Requirements:
Write each line exactly, from the line that holds "Segment <item>stroma</item>." through the final line of the material, and no other line.

· · · ·

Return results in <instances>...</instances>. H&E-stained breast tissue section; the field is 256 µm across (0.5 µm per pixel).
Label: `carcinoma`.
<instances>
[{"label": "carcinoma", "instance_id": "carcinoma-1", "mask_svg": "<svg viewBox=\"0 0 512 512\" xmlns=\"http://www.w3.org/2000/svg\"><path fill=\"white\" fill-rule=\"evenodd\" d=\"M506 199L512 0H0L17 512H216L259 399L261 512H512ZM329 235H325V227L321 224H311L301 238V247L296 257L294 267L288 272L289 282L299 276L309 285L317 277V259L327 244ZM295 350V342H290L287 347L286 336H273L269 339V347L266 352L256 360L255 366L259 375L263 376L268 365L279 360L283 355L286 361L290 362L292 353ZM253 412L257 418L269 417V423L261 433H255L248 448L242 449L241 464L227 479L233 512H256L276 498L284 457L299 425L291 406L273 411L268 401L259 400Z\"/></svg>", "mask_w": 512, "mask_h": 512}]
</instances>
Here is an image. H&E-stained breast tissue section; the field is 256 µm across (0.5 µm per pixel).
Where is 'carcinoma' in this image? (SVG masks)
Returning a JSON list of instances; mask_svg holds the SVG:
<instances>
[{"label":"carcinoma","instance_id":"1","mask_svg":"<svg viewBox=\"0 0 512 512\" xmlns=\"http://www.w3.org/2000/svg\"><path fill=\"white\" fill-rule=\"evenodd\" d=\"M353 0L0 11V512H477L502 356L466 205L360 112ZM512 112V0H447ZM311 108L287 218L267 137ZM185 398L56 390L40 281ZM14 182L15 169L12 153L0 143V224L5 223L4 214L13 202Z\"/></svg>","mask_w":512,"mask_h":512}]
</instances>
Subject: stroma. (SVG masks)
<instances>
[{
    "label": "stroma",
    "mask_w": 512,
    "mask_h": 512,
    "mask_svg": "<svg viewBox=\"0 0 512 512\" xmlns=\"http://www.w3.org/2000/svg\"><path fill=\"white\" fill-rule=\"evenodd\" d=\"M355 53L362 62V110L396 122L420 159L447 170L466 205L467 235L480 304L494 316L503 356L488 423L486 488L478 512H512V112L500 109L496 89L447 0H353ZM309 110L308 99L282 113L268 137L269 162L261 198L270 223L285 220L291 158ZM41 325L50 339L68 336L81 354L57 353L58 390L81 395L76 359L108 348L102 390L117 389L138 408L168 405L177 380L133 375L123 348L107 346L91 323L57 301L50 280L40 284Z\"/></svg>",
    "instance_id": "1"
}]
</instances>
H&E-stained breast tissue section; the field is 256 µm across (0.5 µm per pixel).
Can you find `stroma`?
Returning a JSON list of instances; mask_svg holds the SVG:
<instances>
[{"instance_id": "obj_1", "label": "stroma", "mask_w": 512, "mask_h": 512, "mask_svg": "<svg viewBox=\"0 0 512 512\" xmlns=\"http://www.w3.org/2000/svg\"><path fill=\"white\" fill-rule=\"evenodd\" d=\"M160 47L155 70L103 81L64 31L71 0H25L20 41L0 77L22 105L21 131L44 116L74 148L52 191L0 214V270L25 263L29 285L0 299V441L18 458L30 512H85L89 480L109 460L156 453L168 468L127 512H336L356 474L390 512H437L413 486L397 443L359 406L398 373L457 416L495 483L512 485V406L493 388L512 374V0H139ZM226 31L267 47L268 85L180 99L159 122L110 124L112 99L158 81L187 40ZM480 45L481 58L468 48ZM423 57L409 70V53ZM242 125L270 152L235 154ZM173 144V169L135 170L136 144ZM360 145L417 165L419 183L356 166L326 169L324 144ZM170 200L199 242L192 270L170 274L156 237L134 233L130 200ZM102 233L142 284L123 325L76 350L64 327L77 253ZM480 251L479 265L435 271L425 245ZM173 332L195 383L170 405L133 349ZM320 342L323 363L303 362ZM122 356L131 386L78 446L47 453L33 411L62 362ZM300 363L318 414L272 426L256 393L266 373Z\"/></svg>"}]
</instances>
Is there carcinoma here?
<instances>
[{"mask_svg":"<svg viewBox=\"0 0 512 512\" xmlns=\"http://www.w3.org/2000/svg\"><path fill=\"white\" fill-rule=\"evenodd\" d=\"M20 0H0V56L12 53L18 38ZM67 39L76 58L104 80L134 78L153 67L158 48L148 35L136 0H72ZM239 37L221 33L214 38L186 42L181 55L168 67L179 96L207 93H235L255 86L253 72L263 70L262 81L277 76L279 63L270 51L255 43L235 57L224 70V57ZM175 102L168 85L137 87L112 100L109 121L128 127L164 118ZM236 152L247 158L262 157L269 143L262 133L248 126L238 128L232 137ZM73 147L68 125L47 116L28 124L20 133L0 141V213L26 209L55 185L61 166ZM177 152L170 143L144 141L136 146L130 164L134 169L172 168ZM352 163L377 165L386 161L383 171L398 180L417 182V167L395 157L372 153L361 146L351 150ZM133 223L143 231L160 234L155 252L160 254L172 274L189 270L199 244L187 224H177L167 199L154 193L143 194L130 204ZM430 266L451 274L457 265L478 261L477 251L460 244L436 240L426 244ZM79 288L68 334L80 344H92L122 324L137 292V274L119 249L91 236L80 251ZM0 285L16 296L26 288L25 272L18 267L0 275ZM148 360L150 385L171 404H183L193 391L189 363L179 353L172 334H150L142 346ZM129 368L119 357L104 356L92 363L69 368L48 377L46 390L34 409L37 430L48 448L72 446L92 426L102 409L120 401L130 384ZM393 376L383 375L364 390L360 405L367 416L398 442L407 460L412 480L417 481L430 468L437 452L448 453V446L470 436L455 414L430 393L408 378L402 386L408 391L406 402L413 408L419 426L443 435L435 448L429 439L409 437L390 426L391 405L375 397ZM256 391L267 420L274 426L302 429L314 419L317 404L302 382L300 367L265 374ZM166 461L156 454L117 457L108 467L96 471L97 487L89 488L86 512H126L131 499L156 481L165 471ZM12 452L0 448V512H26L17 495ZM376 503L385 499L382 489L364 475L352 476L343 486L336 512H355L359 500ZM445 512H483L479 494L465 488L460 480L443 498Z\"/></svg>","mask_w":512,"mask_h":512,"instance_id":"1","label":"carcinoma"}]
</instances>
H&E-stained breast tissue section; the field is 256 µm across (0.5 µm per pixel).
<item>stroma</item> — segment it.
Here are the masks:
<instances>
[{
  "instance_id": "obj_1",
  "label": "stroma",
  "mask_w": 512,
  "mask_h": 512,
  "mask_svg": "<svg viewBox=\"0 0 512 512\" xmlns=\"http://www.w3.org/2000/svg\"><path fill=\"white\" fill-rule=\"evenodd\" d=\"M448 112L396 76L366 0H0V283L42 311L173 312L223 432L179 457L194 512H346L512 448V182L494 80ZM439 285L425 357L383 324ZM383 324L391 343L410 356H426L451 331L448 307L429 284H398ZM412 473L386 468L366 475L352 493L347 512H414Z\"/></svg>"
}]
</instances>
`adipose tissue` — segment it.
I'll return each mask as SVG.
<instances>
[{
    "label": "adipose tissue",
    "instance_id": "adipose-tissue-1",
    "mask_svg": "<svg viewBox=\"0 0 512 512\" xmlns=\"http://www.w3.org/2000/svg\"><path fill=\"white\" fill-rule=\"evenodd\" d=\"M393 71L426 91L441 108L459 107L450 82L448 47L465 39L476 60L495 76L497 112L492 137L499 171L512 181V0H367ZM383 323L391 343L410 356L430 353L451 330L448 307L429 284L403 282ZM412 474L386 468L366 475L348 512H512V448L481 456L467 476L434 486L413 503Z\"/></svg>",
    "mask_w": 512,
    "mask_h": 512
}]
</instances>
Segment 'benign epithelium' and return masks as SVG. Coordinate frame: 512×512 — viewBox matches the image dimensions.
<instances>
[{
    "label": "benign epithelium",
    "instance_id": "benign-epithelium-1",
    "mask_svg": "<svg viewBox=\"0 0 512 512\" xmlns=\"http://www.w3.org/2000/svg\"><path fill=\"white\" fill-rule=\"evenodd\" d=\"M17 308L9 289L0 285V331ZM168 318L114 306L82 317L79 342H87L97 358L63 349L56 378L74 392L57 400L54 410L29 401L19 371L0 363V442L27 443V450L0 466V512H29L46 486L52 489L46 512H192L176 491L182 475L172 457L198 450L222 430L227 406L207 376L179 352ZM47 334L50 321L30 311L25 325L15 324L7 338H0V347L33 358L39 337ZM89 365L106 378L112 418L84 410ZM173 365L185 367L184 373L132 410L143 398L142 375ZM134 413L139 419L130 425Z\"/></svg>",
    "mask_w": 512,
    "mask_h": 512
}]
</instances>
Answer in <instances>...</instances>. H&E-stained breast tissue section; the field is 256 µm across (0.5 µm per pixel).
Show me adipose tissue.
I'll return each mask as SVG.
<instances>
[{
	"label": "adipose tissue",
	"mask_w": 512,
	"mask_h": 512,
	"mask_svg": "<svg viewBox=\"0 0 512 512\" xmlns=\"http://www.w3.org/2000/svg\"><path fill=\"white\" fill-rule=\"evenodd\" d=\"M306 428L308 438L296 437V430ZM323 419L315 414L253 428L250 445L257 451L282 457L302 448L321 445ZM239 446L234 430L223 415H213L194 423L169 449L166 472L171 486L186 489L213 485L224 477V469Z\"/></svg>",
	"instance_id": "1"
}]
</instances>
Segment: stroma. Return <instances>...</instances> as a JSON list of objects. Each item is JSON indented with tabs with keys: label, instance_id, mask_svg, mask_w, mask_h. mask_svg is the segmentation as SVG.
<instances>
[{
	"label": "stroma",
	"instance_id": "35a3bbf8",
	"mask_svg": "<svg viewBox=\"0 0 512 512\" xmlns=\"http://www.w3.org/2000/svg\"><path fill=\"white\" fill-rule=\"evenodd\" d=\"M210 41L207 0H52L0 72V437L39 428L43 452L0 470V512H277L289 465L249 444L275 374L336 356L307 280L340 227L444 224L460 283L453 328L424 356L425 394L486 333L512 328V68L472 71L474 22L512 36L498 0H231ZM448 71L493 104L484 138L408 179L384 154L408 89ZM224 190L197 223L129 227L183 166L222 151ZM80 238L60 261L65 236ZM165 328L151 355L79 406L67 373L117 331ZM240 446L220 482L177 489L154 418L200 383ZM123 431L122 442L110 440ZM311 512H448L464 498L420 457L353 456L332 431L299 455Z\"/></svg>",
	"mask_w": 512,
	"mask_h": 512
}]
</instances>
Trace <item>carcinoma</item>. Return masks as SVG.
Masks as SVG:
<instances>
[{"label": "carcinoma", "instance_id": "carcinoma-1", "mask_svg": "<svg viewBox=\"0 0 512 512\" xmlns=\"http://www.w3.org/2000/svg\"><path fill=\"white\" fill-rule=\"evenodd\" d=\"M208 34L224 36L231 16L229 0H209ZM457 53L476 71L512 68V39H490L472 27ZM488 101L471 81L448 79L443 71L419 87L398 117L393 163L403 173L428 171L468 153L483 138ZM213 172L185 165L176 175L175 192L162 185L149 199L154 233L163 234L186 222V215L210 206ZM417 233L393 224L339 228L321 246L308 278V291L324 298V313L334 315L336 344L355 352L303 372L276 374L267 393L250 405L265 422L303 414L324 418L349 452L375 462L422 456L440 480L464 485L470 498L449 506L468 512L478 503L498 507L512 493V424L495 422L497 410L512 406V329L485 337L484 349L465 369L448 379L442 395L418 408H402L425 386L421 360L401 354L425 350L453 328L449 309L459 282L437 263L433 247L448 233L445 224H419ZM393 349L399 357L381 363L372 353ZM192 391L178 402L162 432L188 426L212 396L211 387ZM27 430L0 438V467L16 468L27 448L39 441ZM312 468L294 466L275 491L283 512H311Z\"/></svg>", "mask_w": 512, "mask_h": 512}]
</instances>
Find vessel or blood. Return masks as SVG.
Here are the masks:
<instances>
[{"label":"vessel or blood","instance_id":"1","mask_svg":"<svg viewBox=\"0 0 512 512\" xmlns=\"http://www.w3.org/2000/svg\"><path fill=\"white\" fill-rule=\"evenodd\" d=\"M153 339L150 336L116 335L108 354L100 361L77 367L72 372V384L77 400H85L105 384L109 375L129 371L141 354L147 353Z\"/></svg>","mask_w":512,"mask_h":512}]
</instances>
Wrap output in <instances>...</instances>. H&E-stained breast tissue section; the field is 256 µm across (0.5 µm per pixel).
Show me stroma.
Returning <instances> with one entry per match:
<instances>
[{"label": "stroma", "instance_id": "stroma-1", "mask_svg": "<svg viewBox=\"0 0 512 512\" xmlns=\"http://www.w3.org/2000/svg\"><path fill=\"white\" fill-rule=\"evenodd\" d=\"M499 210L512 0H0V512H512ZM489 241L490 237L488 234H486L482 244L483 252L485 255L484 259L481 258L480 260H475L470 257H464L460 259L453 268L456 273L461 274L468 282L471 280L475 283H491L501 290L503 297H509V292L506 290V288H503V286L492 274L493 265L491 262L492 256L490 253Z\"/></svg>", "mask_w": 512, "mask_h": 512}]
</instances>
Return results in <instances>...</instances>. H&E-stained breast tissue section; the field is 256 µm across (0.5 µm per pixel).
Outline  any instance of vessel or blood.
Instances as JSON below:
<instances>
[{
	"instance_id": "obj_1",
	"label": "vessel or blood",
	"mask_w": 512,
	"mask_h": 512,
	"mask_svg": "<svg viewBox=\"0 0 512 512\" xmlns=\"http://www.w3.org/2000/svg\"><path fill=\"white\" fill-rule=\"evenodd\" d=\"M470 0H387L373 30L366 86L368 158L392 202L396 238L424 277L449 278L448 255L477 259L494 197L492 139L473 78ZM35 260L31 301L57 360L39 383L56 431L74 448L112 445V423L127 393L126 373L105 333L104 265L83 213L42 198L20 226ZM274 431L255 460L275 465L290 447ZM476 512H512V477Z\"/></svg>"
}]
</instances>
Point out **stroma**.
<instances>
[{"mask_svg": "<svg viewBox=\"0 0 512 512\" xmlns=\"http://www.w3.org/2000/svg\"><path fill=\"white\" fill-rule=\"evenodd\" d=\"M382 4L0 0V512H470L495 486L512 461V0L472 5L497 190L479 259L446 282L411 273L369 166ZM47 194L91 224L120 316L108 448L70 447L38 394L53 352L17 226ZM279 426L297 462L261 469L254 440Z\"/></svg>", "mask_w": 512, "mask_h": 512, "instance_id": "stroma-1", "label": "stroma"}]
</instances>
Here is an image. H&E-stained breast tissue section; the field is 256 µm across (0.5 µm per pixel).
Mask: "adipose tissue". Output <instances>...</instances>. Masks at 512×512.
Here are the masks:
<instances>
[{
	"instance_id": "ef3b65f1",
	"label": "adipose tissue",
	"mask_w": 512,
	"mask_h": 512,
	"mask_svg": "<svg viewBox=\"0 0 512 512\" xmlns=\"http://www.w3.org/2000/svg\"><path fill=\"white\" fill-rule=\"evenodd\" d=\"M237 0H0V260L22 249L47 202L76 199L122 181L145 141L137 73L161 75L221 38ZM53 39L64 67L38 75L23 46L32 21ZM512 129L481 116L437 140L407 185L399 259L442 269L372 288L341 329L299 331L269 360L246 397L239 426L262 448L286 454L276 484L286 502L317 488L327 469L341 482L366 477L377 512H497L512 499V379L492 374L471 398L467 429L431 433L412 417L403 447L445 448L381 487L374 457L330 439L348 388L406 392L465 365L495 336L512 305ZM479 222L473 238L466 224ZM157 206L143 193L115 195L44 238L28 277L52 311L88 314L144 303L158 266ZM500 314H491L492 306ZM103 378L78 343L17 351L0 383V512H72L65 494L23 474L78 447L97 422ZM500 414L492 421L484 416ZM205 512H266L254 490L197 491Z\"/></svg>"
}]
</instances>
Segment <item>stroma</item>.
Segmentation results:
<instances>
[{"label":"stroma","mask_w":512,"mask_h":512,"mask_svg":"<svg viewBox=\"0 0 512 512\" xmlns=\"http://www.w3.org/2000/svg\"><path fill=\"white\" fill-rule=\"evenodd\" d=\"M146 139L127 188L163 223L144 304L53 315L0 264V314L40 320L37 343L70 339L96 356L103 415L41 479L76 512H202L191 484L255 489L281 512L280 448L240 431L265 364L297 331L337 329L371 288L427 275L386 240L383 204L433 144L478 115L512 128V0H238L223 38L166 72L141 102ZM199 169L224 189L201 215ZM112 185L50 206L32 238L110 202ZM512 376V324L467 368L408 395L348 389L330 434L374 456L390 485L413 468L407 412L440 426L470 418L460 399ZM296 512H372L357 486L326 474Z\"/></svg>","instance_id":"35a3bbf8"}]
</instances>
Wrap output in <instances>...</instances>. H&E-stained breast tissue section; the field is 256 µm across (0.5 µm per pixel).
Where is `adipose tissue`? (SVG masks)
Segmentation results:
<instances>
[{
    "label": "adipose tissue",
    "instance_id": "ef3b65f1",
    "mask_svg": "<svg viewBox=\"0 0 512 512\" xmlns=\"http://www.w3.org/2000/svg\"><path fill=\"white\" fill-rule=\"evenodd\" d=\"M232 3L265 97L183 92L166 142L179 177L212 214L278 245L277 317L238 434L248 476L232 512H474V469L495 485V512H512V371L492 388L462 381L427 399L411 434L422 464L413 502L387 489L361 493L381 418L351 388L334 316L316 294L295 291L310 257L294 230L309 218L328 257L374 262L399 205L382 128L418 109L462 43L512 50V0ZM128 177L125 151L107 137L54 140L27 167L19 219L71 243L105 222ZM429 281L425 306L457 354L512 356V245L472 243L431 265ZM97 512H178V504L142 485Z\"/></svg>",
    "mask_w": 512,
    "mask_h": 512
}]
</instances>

· · · ·

Output of the exercise:
Segment <item>stroma</item>.
Segmentation results:
<instances>
[{"label":"stroma","mask_w":512,"mask_h":512,"mask_svg":"<svg viewBox=\"0 0 512 512\" xmlns=\"http://www.w3.org/2000/svg\"><path fill=\"white\" fill-rule=\"evenodd\" d=\"M146 139L127 188L163 223L144 304L53 315L0 264V314L40 320L37 343L70 339L96 356L103 415L41 479L76 512H202L191 484L255 489L281 512L280 448L240 431L265 364L297 331L337 329L371 288L427 275L386 240L383 204L433 144L478 115L512 128V0H238L223 38L166 72L141 102ZM199 169L224 189L201 215ZM112 185L50 206L32 238L110 202ZM512 376V324L467 368L408 395L348 389L330 434L374 456L390 485L413 468L407 412L440 426L470 418L460 399ZM296 512H372L357 486L326 474Z\"/></svg>","instance_id":"35a3bbf8"}]
</instances>
Wrap output in <instances>...</instances>. H&E-stained breast tissue section; the field is 256 µm across (0.5 µm per pixel).
Where is `adipose tissue`? (SVG masks)
Segmentation results:
<instances>
[{
    "label": "adipose tissue",
    "instance_id": "ef3b65f1",
    "mask_svg": "<svg viewBox=\"0 0 512 512\" xmlns=\"http://www.w3.org/2000/svg\"><path fill=\"white\" fill-rule=\"evenodd\" d=\"M232 3L265 97L183 92L166 142L179 177L212 214L278 245L277 317L238 434L248 476L232 512H474V469L495 485V512H512V371L492 388L462 381L427 399L411 434L422 464L413 502L387 489L361 493L381 418L351 388L334 316L316 294L295 291L310 257L294 230L309 218L328 257L374 262L399 205L382 128L418 109L462 43L512 50V0ZM128 177L125 151L107 137L54 140L27 167L19 219L71 243L105 222ZM429 281L425 306L457 354L512 356V245L472 243L431 265ZM97 512H178V504L142 485Z\"/></svg>",
    "mask_w": 512,
    "mask_h": 512
}]
</instances>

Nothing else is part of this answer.